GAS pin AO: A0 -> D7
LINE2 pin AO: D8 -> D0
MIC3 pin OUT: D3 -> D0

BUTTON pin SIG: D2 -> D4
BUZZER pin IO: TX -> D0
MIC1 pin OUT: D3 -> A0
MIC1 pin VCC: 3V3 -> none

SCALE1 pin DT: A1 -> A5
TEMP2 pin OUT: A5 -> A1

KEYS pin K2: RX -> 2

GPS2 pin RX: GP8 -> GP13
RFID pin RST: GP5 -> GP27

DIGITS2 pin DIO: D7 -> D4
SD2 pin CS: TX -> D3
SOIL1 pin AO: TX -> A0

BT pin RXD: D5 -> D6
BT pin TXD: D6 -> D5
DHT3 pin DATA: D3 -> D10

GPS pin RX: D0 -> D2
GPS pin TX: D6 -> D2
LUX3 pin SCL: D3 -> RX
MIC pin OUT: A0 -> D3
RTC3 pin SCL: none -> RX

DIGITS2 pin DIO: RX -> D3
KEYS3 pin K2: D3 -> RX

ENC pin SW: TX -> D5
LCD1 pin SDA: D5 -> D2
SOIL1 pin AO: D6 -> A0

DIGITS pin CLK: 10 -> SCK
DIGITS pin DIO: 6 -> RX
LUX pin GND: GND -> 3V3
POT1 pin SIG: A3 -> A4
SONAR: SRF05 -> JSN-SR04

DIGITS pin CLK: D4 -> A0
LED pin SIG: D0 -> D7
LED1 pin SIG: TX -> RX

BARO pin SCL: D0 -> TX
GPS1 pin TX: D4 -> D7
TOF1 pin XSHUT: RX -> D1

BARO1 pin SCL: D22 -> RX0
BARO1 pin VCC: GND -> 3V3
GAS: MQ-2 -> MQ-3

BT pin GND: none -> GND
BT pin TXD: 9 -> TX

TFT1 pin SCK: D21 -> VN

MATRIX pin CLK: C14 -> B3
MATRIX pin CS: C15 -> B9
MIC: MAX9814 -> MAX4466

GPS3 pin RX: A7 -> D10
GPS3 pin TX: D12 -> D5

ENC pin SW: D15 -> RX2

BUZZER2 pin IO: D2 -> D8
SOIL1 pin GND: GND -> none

→ **Your assignment**
Return all lines in the data that include the word "MATRIX".

→ **Answer for the task**
MATRIX pin CLK: C14 -> B3
MATRIX pin CS: C15 -> B9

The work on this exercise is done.